**Task statement:**
Filtering the records below, copy only those lines that include the word "DGND".

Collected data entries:
○ ○ ○ ○

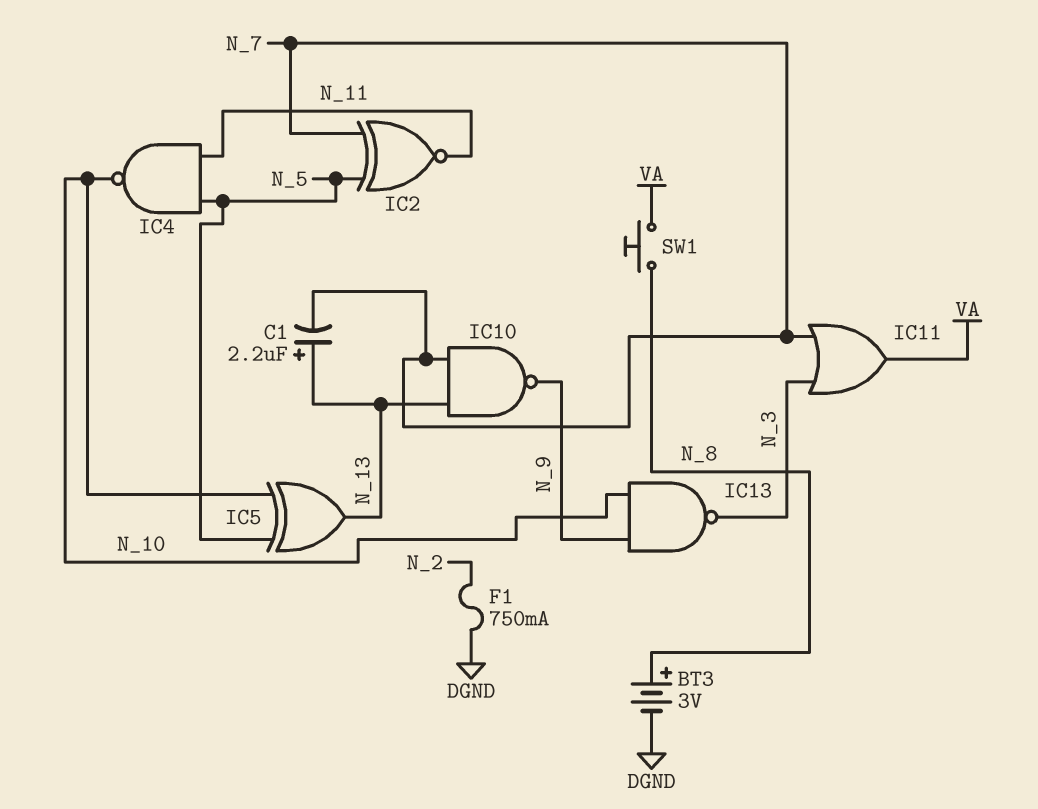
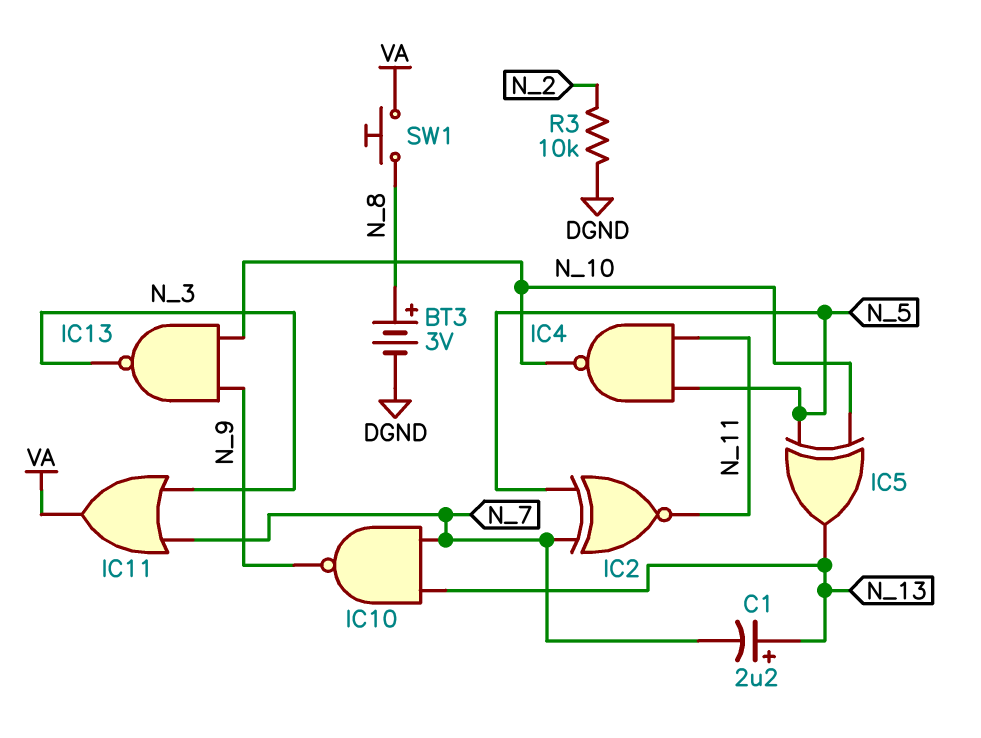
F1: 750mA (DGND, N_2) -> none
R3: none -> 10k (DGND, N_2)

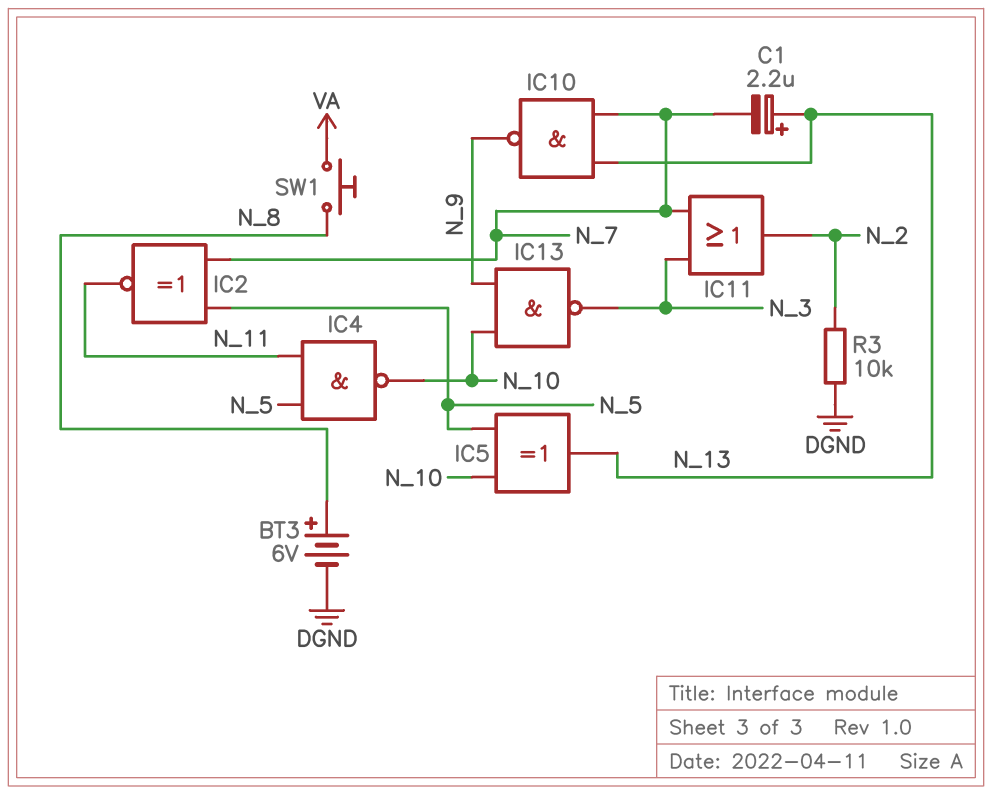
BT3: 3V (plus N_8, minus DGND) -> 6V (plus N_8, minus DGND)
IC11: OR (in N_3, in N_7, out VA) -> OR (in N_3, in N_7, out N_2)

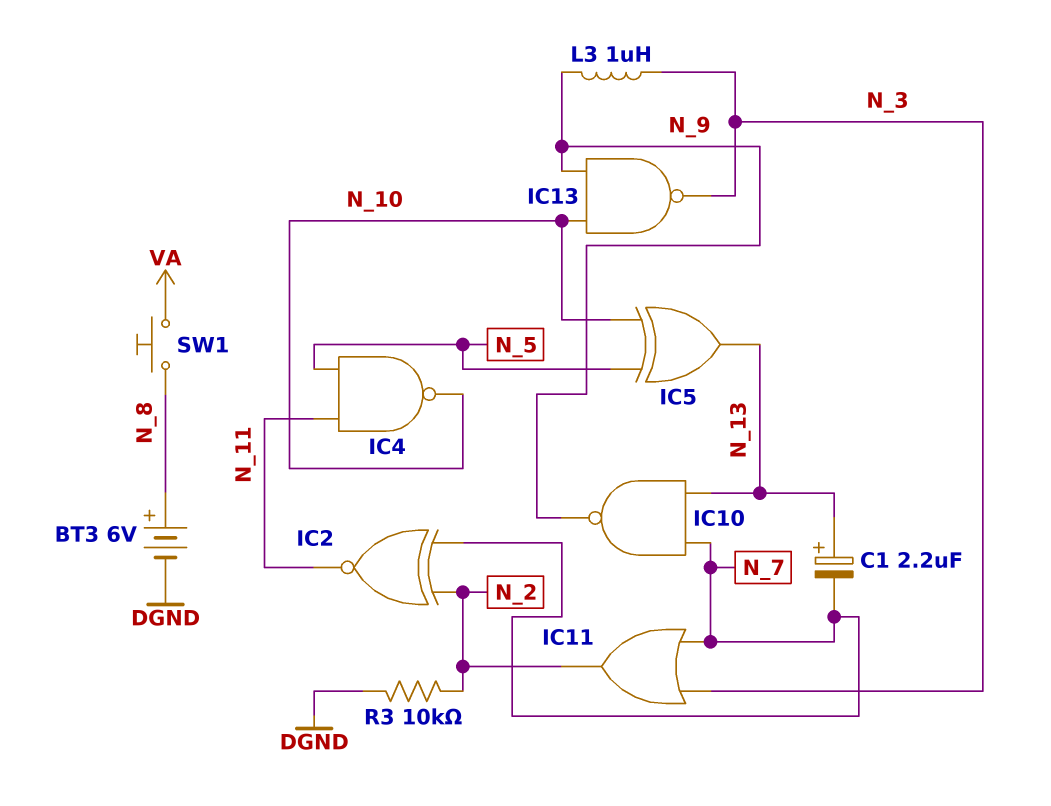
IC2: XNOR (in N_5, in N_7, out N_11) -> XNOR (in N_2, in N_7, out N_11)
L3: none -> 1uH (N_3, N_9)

○ ○ ○ ○

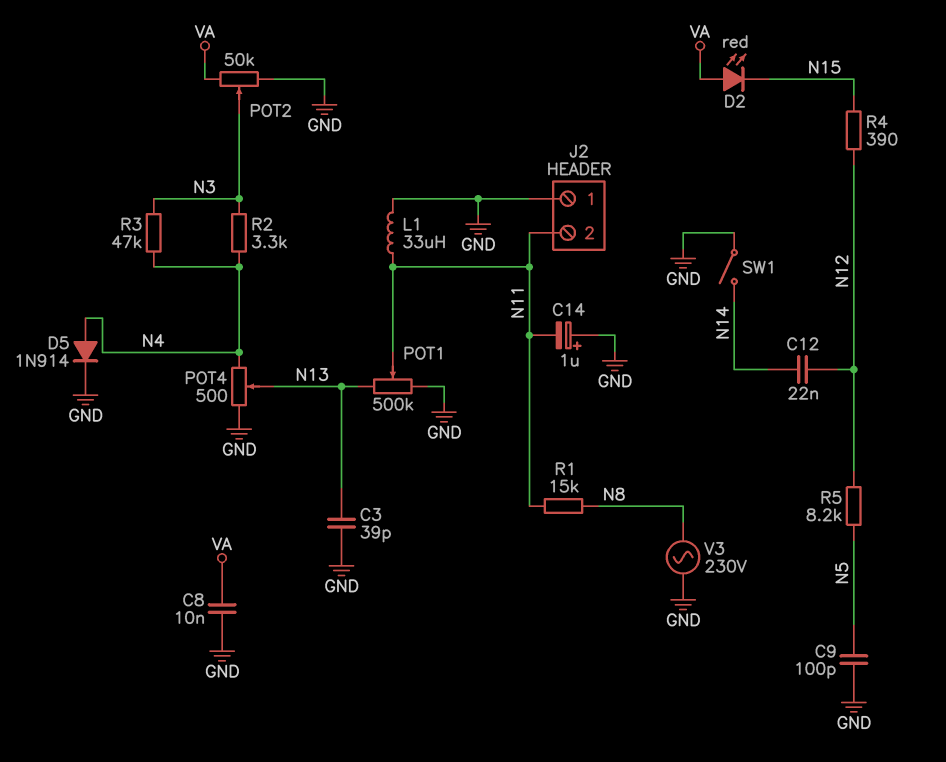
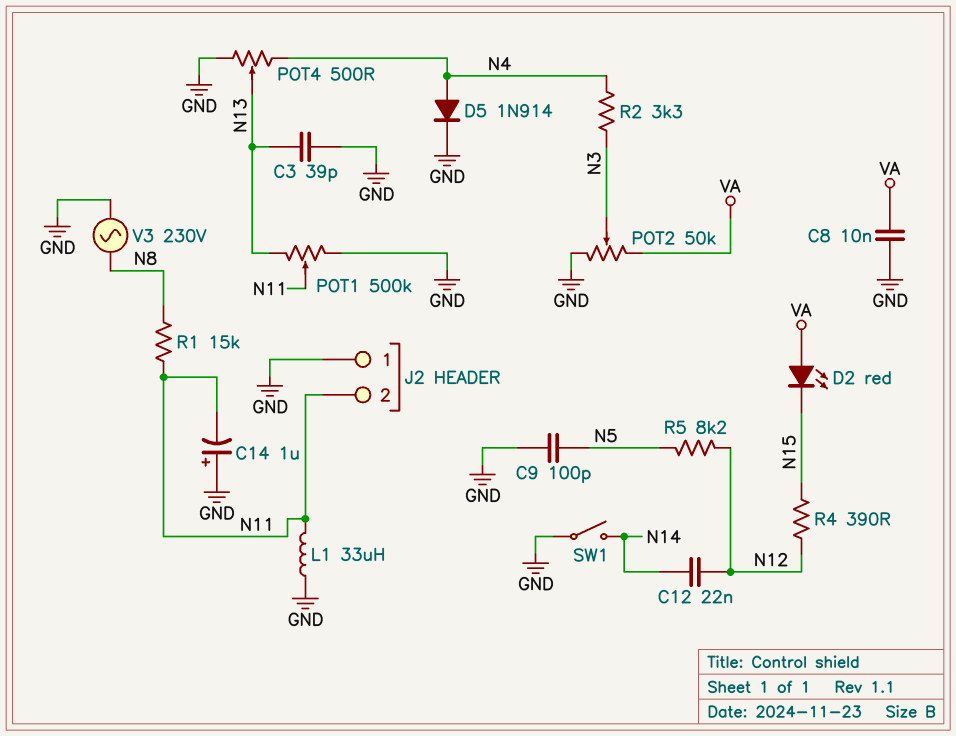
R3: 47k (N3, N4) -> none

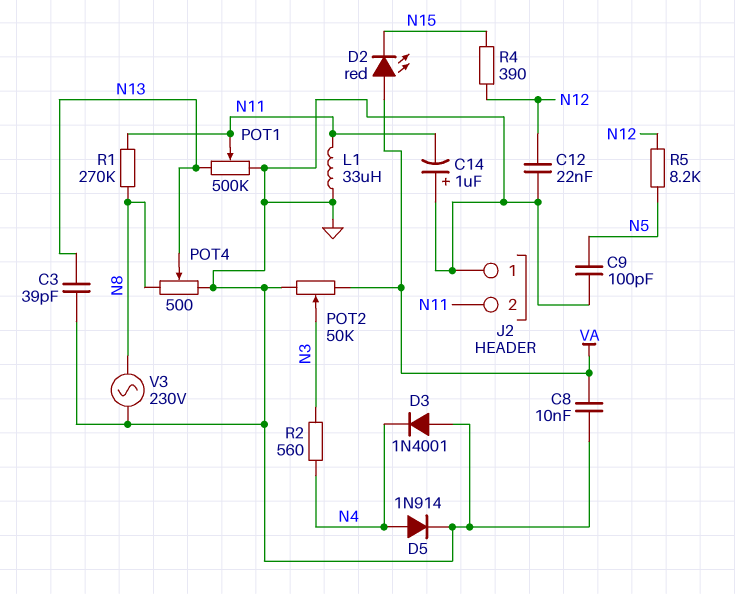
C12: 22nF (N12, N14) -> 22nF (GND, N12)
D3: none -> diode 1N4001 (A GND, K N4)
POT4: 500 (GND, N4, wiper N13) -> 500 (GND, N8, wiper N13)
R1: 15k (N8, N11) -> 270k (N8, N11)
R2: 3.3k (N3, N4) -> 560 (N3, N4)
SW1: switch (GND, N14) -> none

○ ○ ○ ○

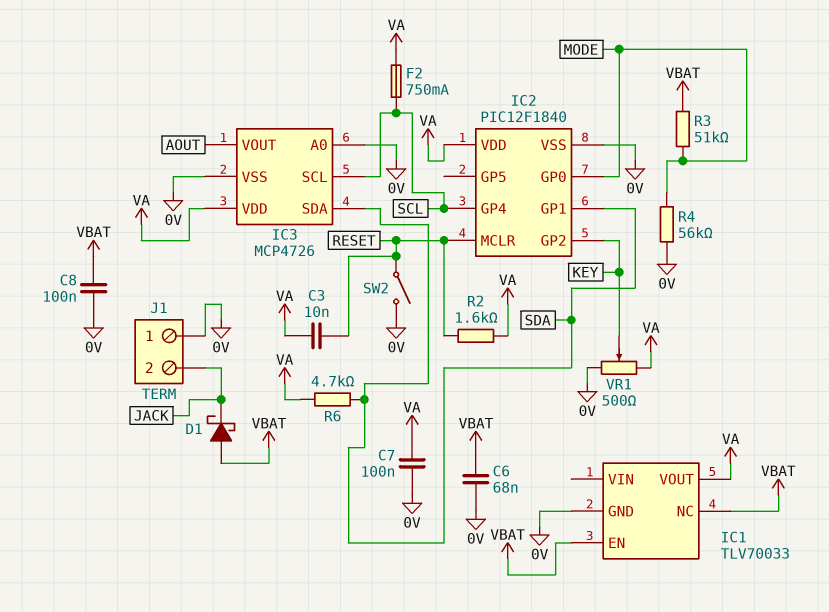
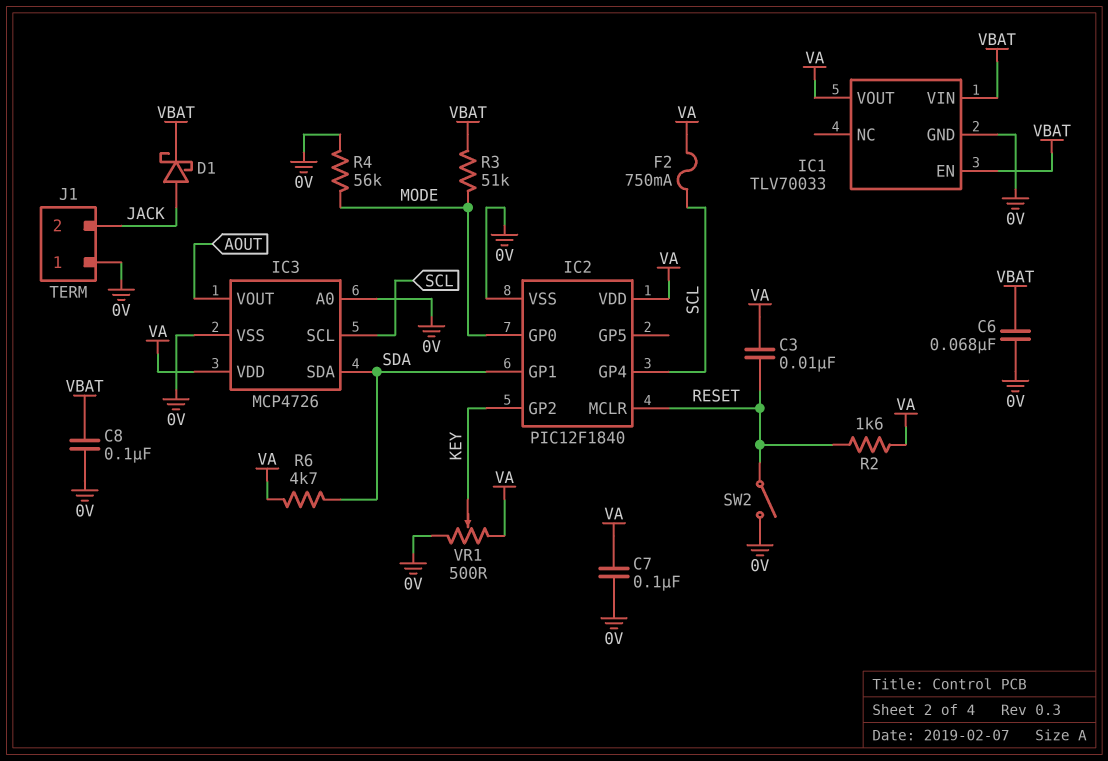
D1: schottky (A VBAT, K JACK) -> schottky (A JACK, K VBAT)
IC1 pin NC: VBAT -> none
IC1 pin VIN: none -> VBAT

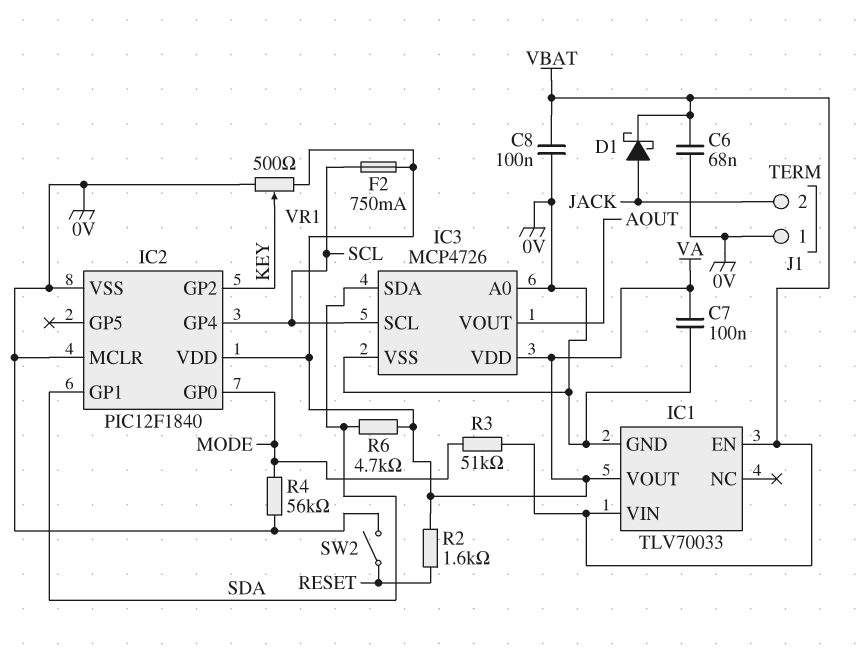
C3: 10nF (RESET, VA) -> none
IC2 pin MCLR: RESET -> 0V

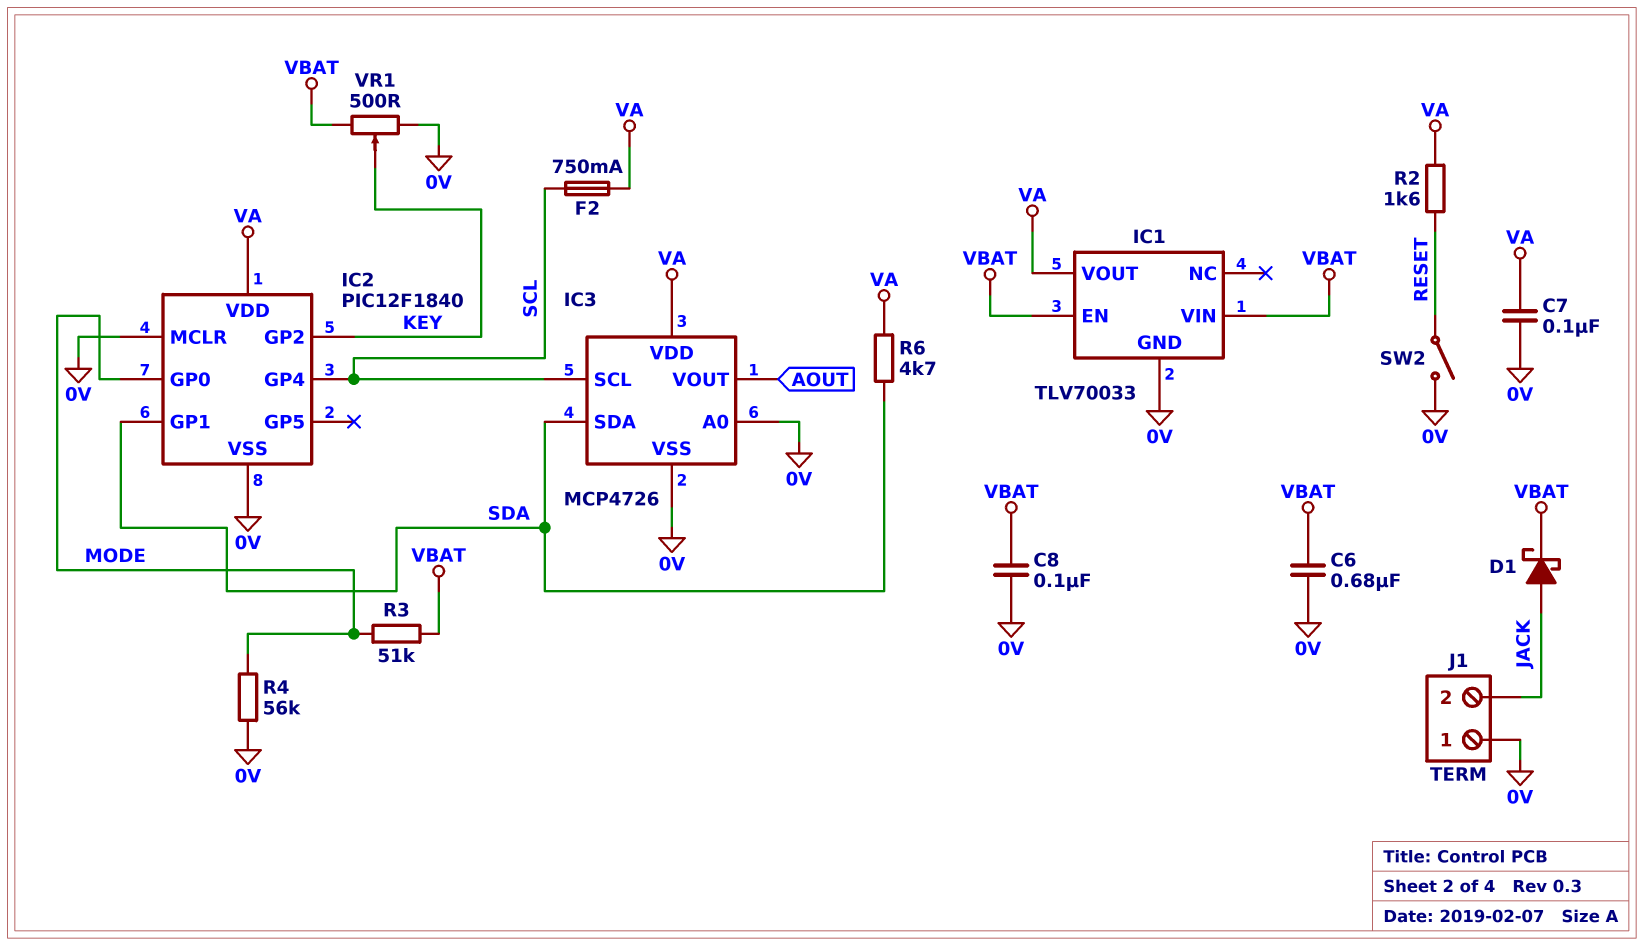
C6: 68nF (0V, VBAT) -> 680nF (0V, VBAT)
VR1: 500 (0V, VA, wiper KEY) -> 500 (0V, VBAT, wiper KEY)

○ ○ ○ ○

**Task solution:**
F1: 750mA (DGND, N_2) -> none
R3: none -> 10k (DGND, N_2)
BT3: 3V (plus N_8, minus DGND) -> 6V (plus N_8, minus DGND)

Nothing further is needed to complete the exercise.